Goal of the exercise >> I need the lines from the one holding "U2: NOT CD4069" to the last line of the data below repeated exactly, both included, without pictures.

+ + + +

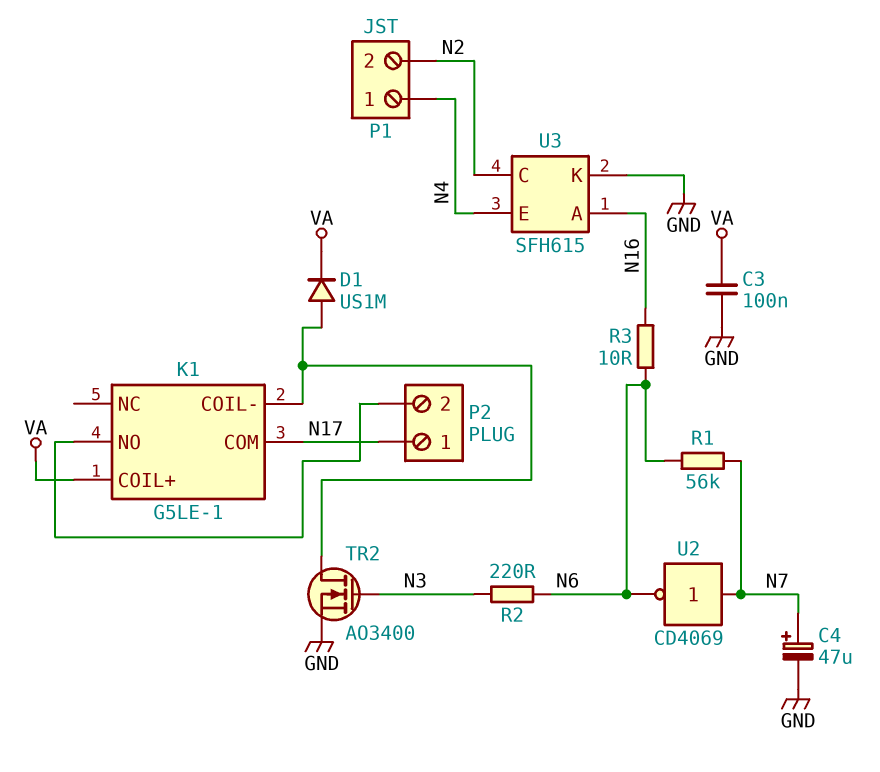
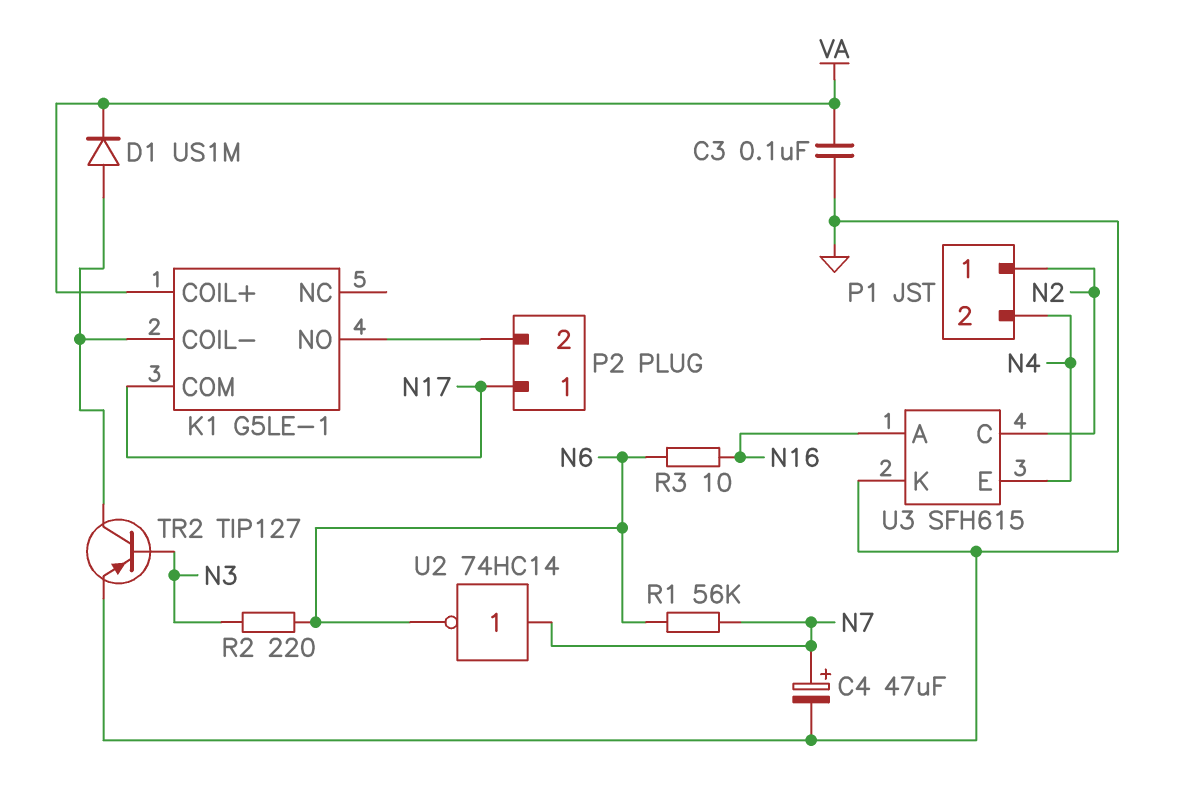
P1 pin 1: N4 -> N2
P1 pin 2: N2 -> N4
TR2: NMOS AO3400 (G N3, D K1/COIL-, S GND) -> PNP TIP127 (B N3, C K1/COIL-, E GND)
U2: NOT CD4069 (in N7, out N6) -> NOT 74HC14 (in N7, out N6)

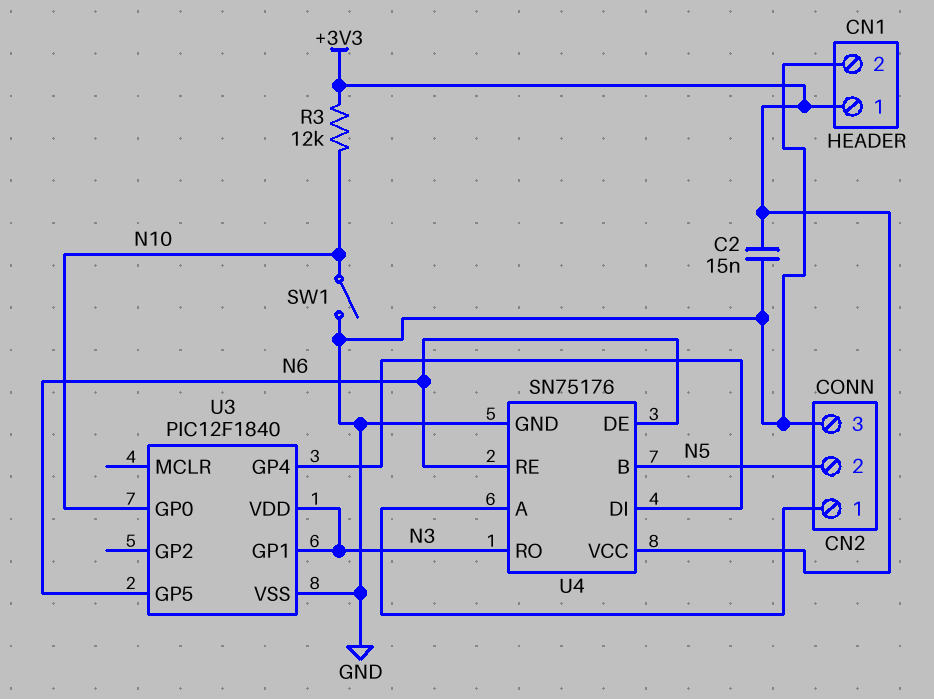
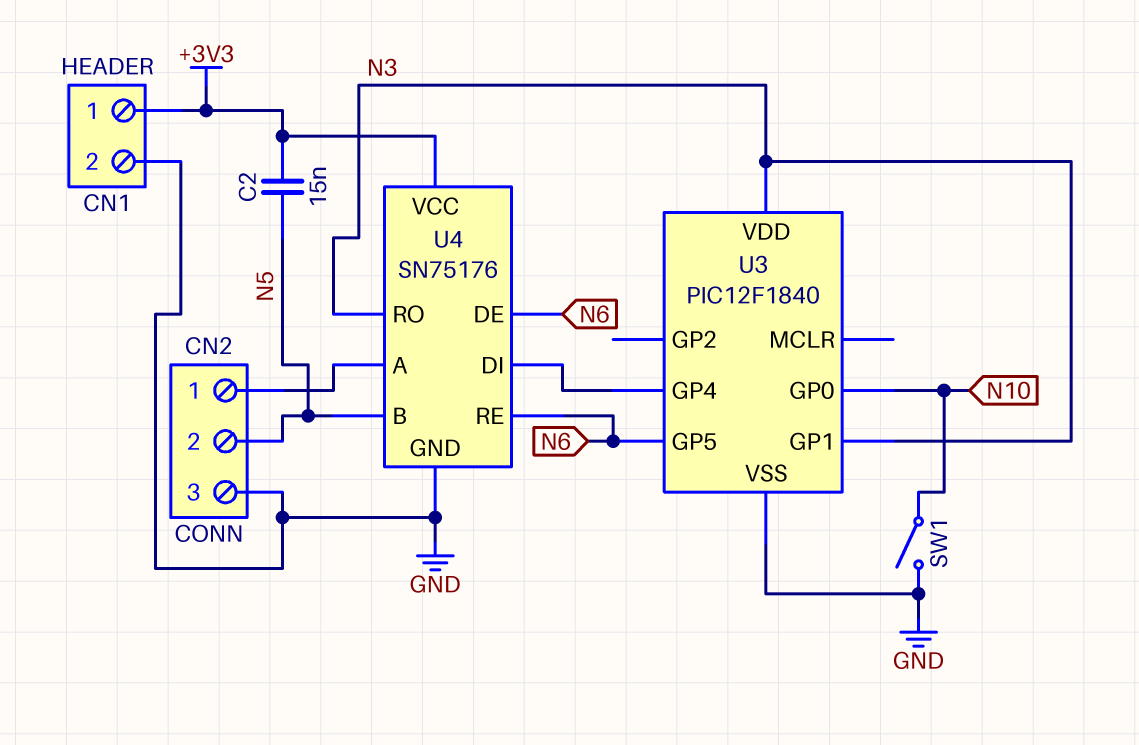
C2: 15nF (+3V3, GND) -> 15nF (+3V3, N5)
R3: 12k (+3V3, N10) -> none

+ + + +

Response to the task >>
U2: NOT CD4069 (in N7, out N6) -> NOT 74HC14 (in N7, out N6)

C2: 15nF (+3V3, GND) -> 15nF (+3V3, N5)
R3: 12k (+3V3, N10) -> none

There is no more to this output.